Copy exactly the lines of the records below, and only those lines, beginning with the line that contains "D1: LED white" and ending with the line that contains "R11: 4.7k (CT, DIS) -> none".

Start of SOURCE DATA

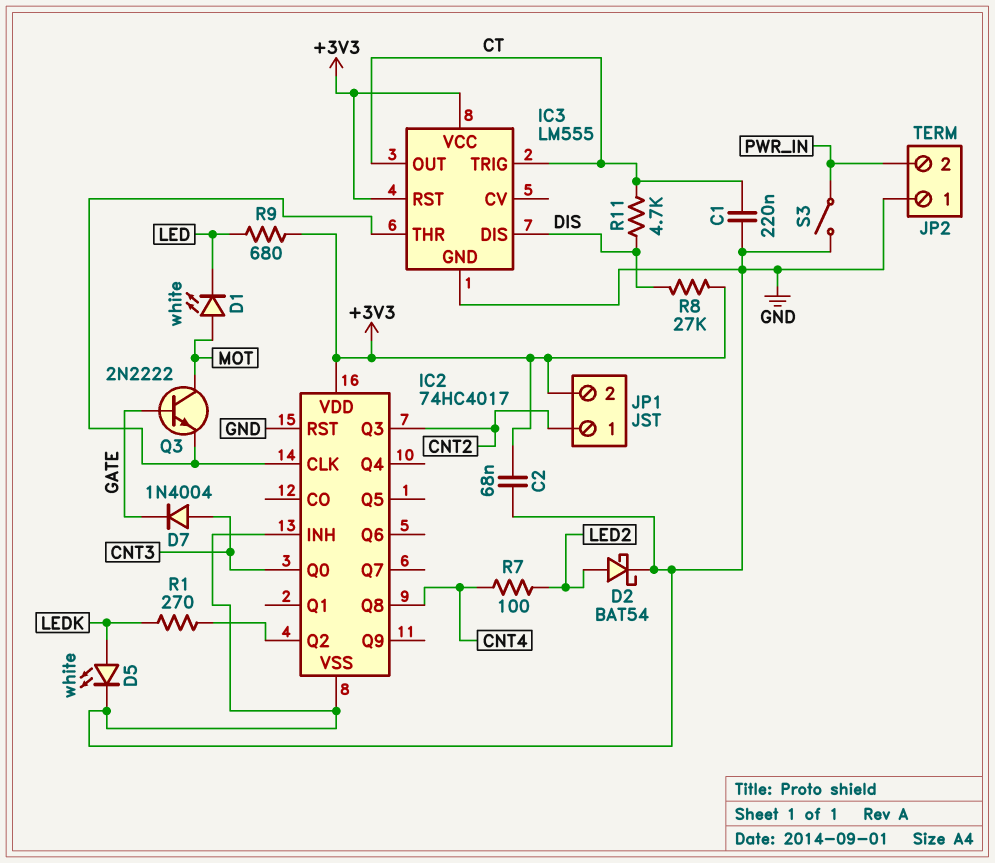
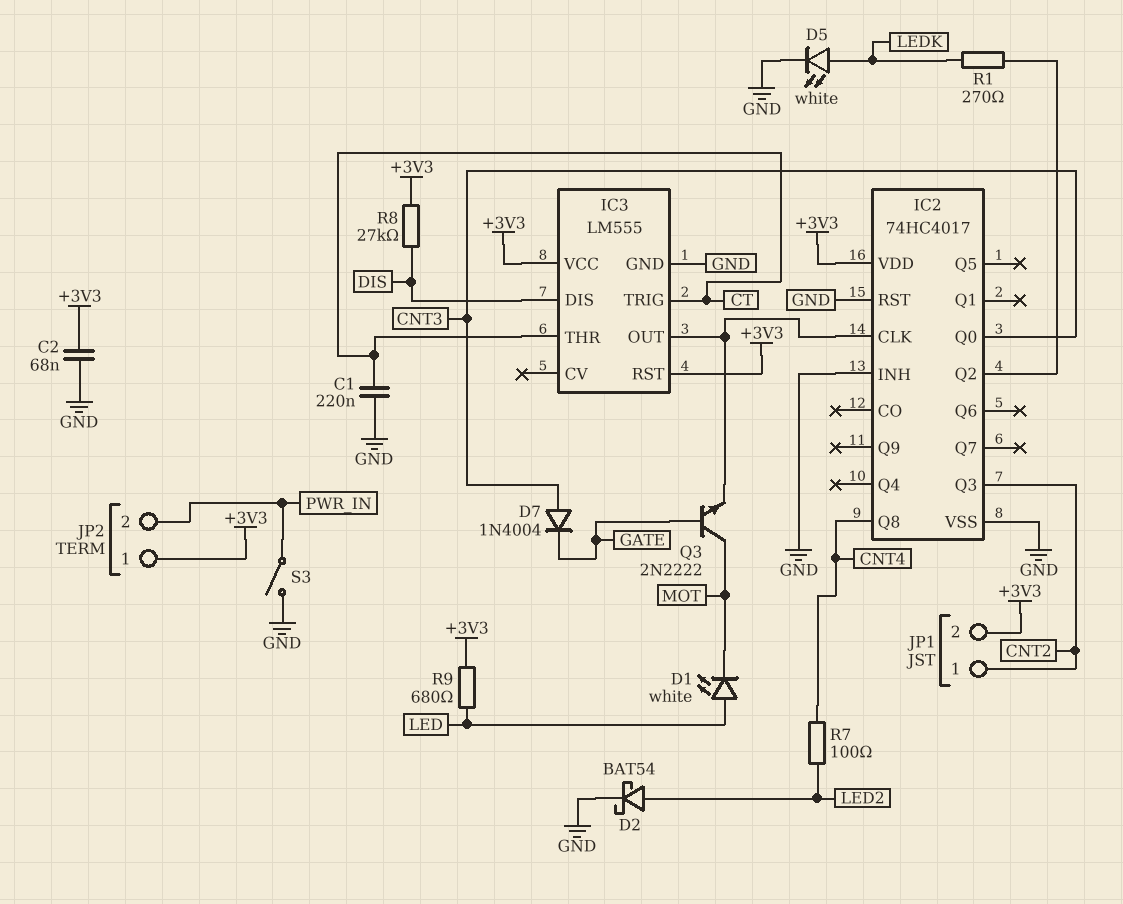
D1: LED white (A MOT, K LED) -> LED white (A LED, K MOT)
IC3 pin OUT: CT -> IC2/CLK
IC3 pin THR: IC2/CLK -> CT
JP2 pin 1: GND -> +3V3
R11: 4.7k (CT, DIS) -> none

End of SOURCE DATA
Start of SOURCE DATA

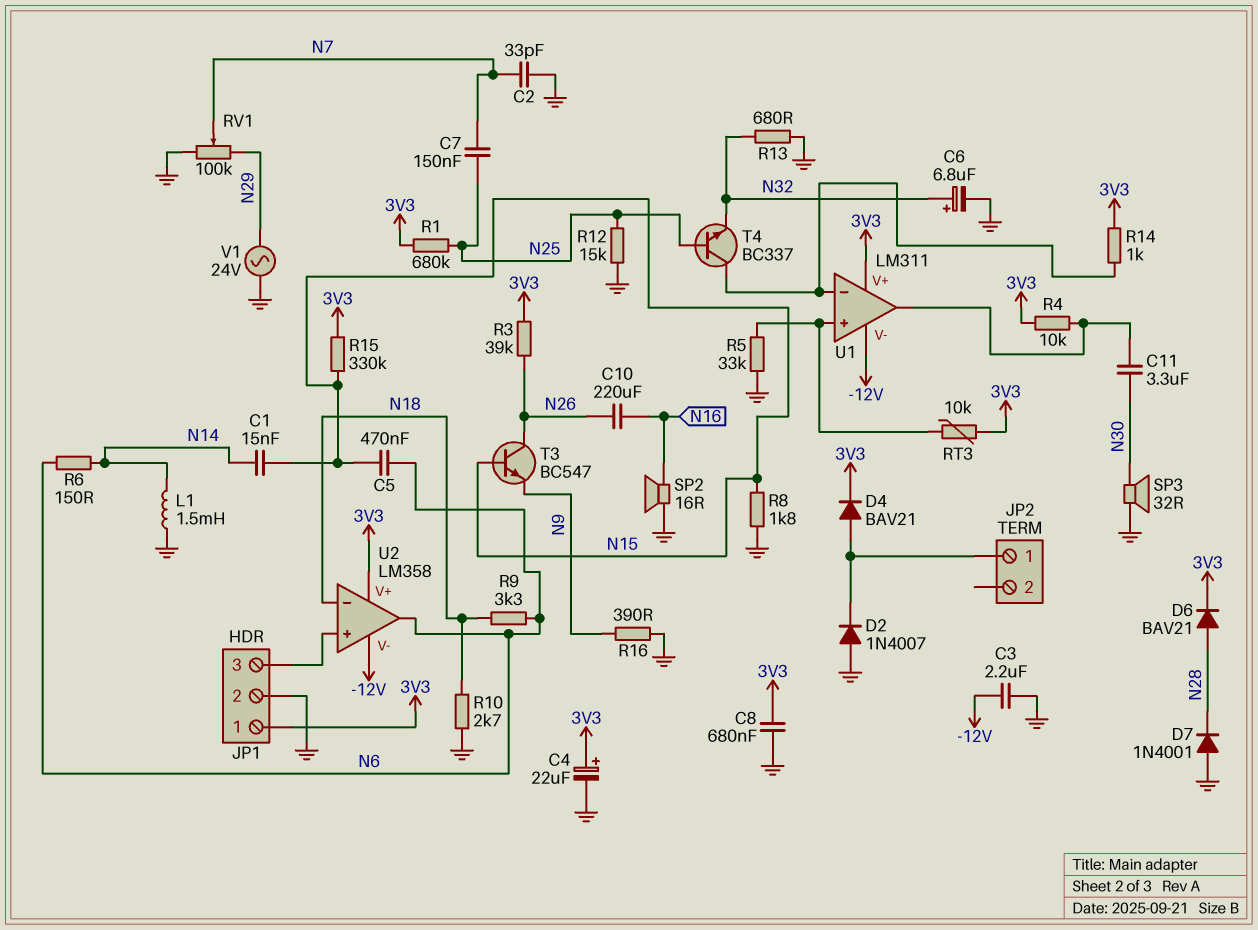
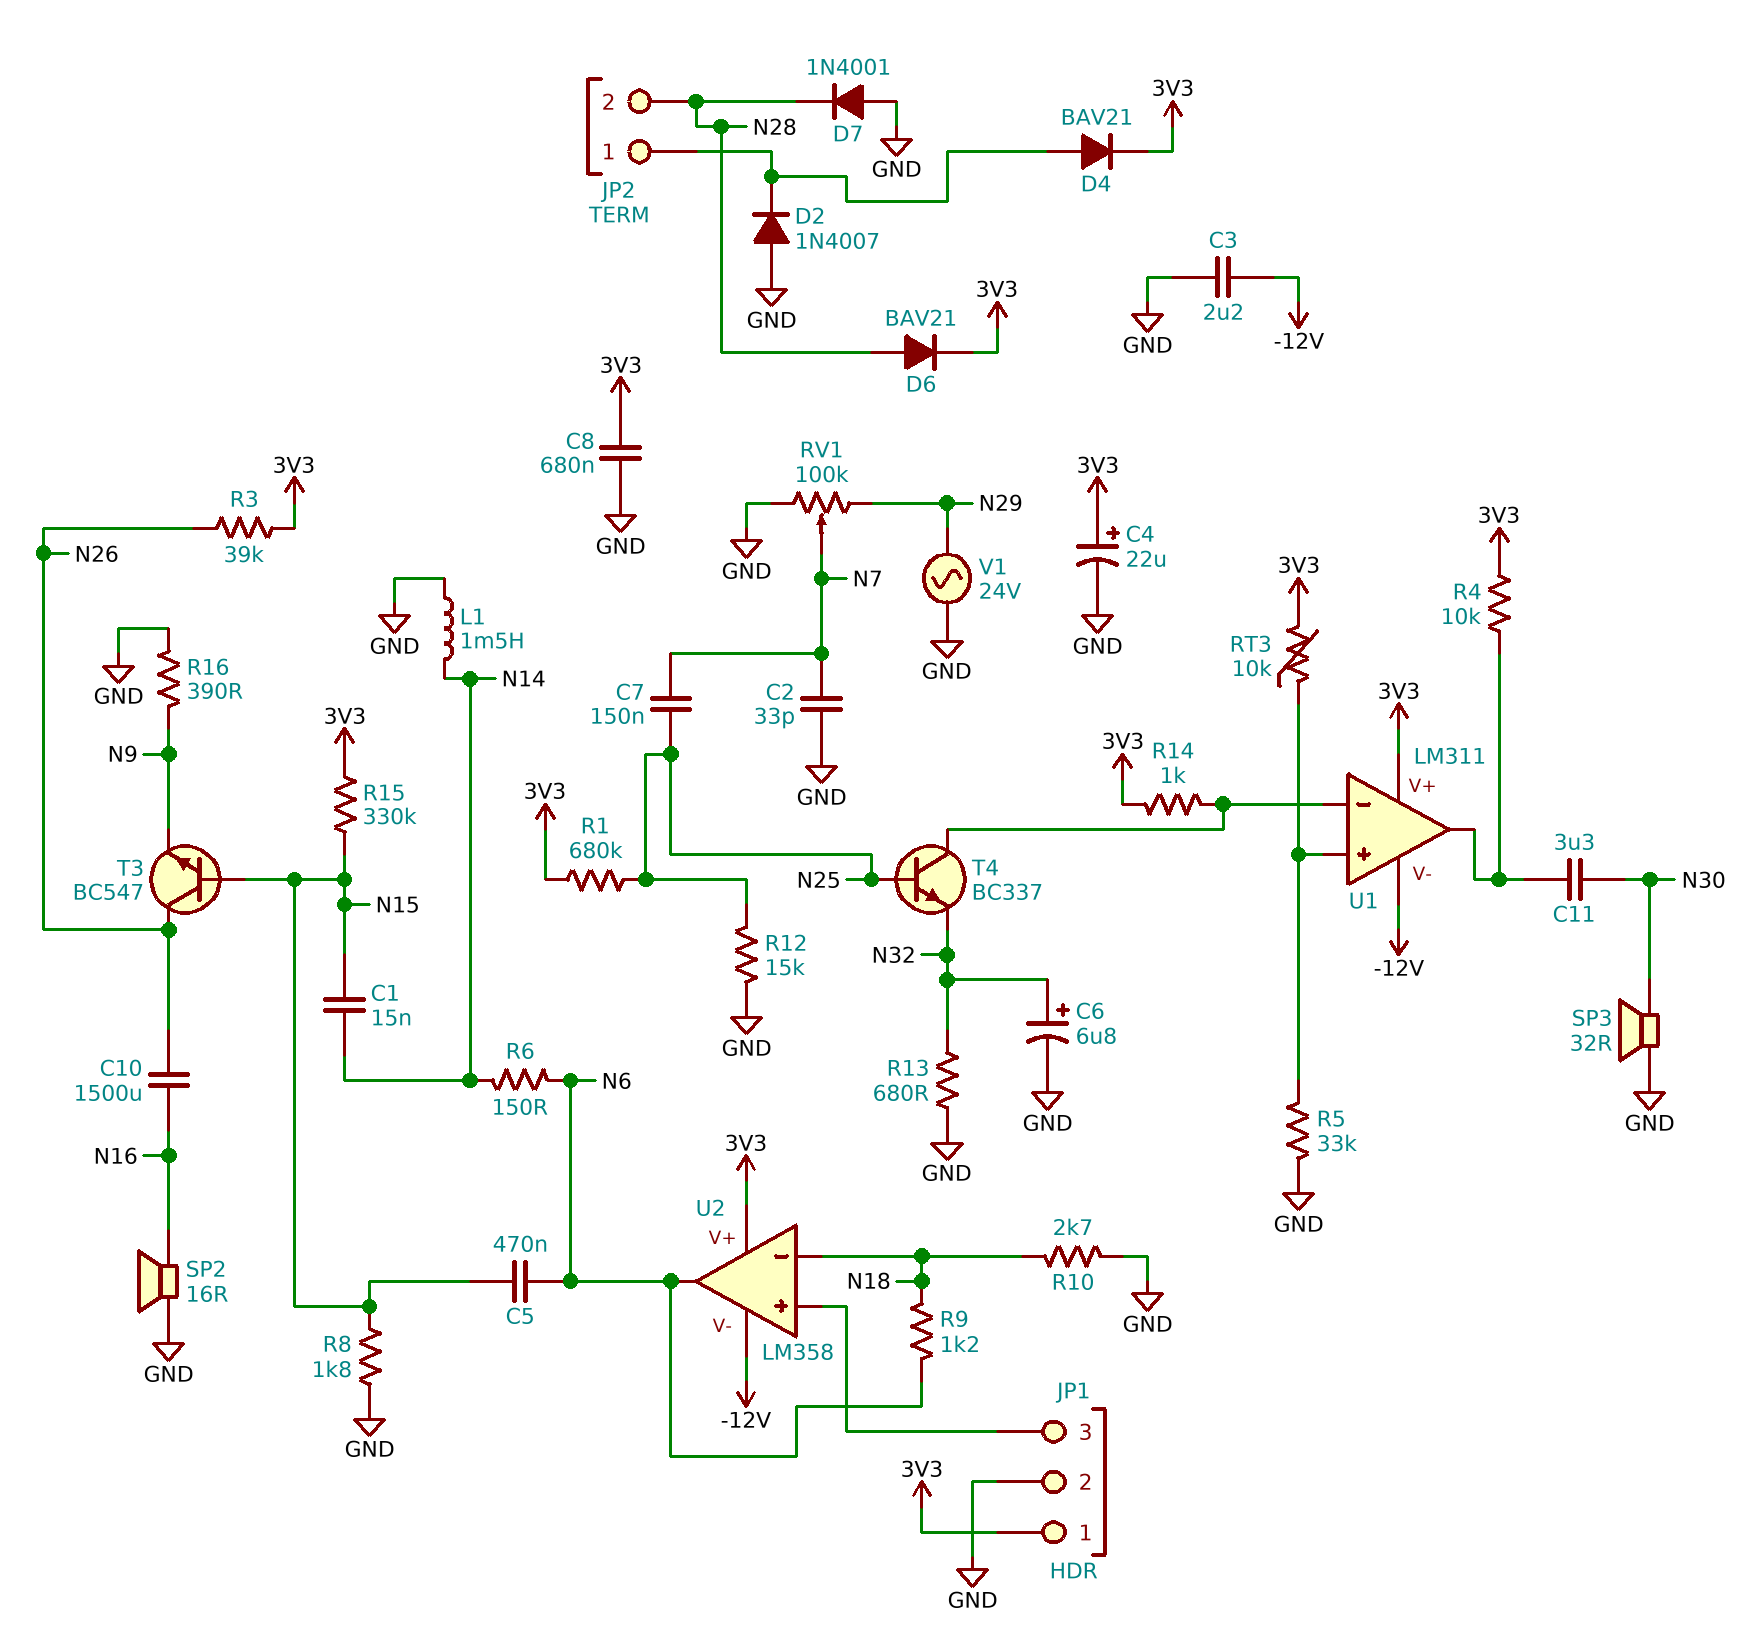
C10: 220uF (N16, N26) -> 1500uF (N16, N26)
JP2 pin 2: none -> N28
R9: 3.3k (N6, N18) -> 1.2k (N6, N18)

End of SOURCE DATA

OUTPUT BELOW:
D1: LED white (A MOT, K LED) -> LED white (A LED, K MOT)
IC3 pin OUT: CT -> IC2/CLK
IC3 pin THR: IC2/CLK -> CT
JP2 pin 1: GND -> +3V3
R11: 4.7k (CT, DIS) -> none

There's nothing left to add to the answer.